Report every line of the entries that contains the word "SENS".

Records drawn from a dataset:
- Opening Delimiter -

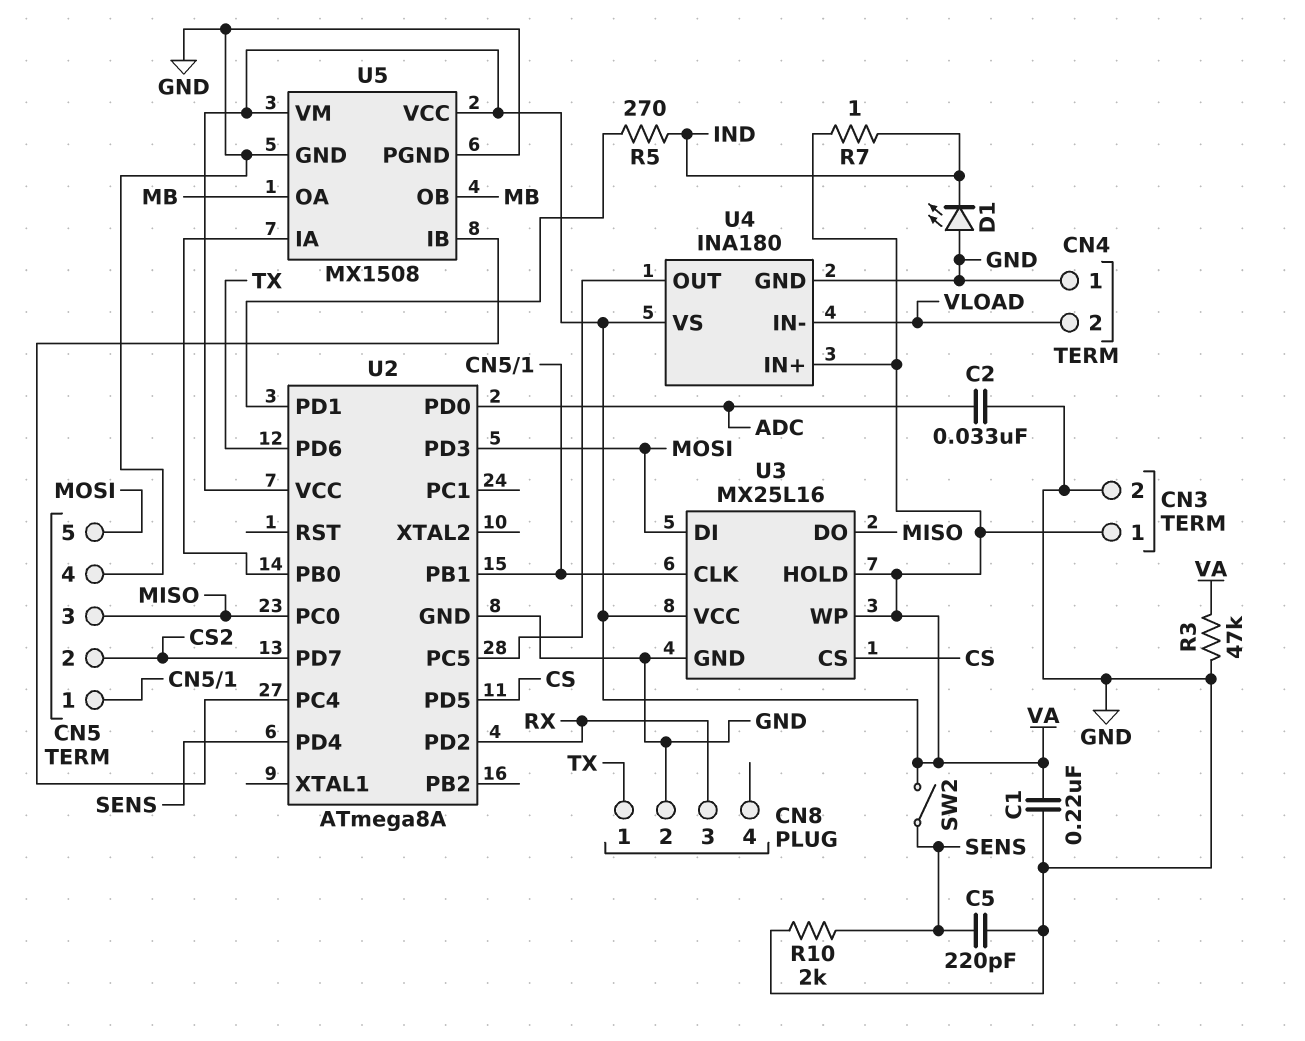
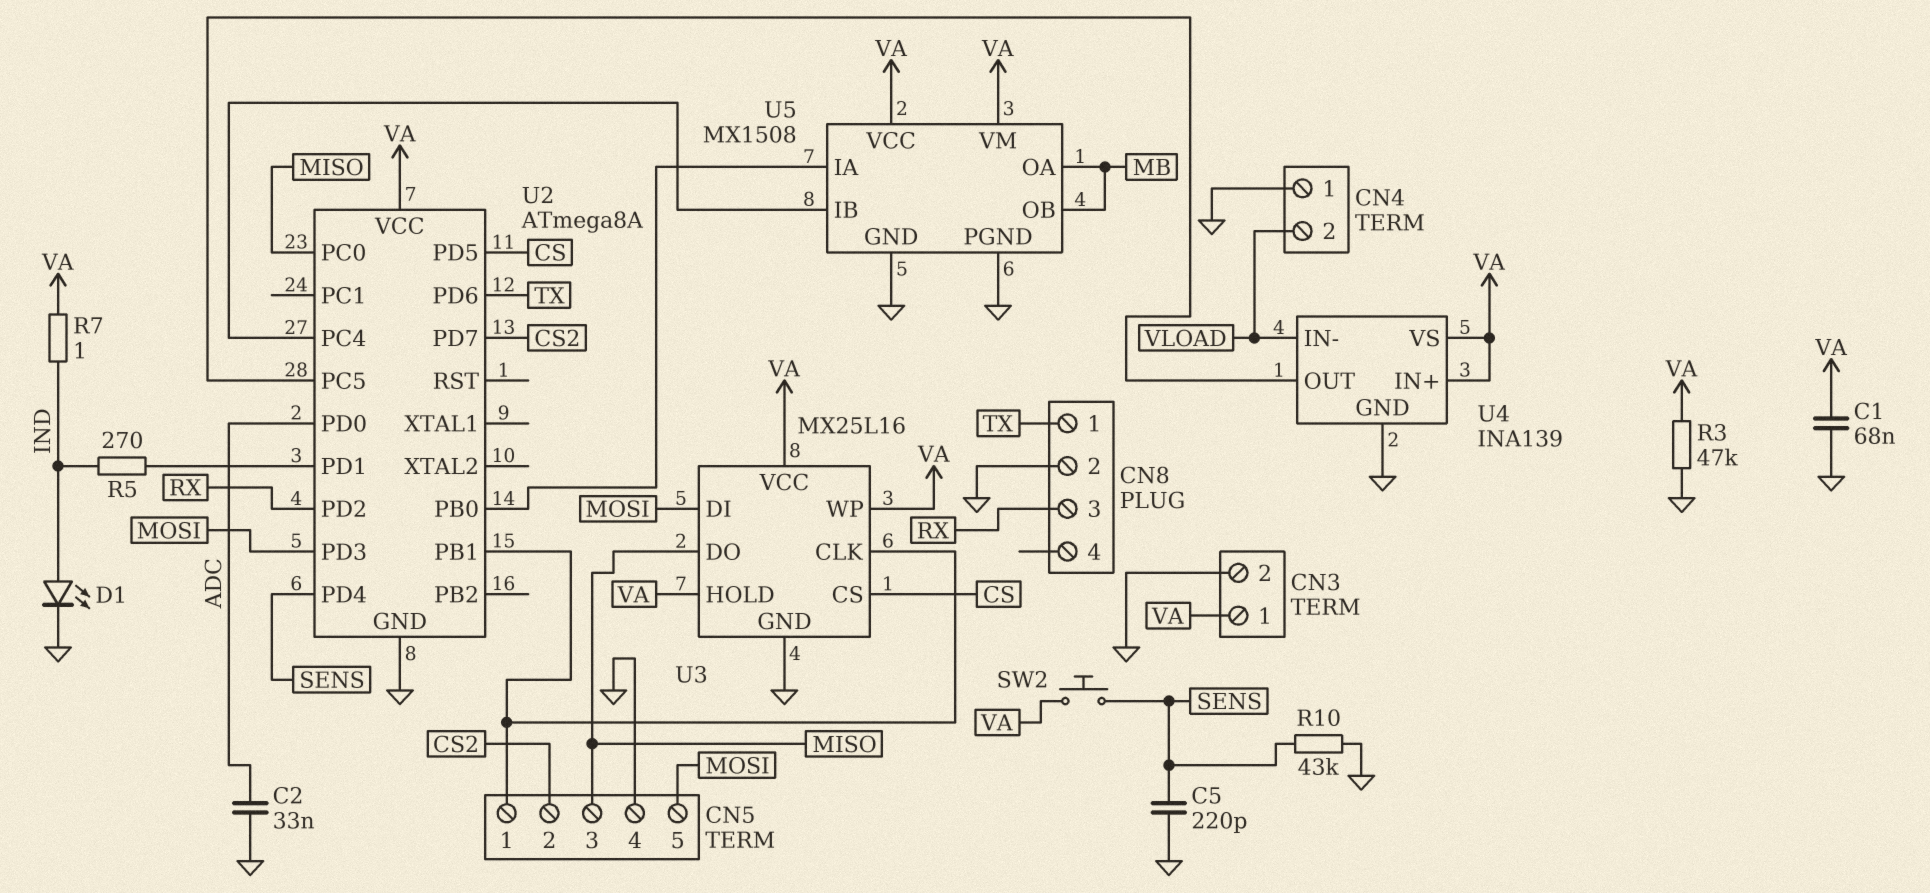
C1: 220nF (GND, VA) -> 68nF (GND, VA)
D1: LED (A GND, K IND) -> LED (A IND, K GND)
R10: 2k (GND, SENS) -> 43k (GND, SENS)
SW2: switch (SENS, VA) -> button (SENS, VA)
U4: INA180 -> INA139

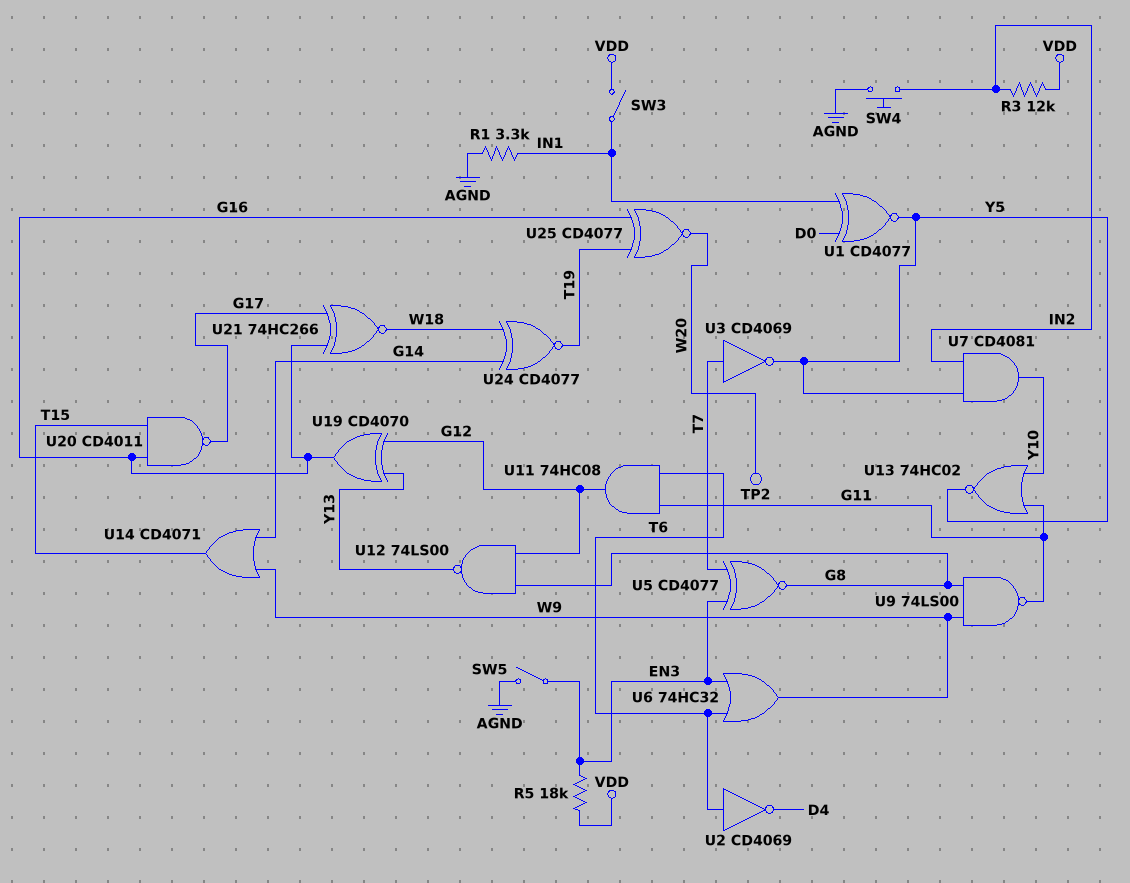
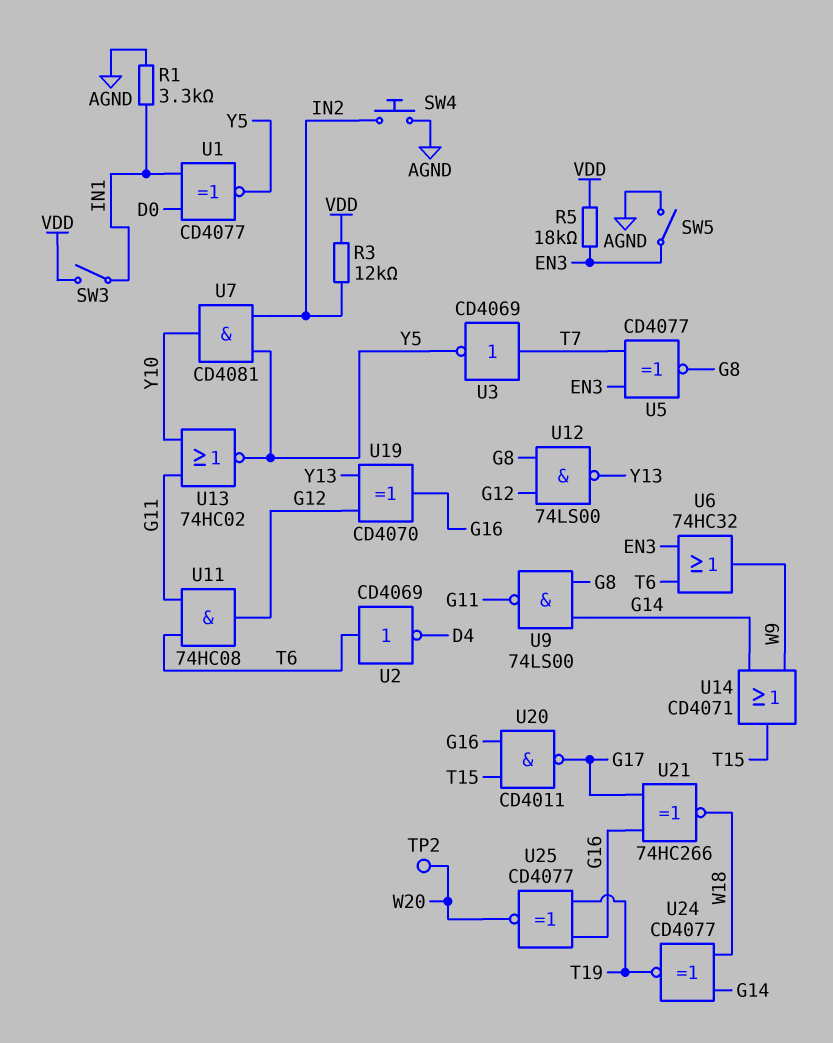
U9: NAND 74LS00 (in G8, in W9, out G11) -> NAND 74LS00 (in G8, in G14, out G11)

- Closing Delimiter -

= Result of this exercise =
R10: 2k (GND, SENS) -> 43k (GND, SENS)
SW2: switch (SENS, VA) -> button (SENS, VA)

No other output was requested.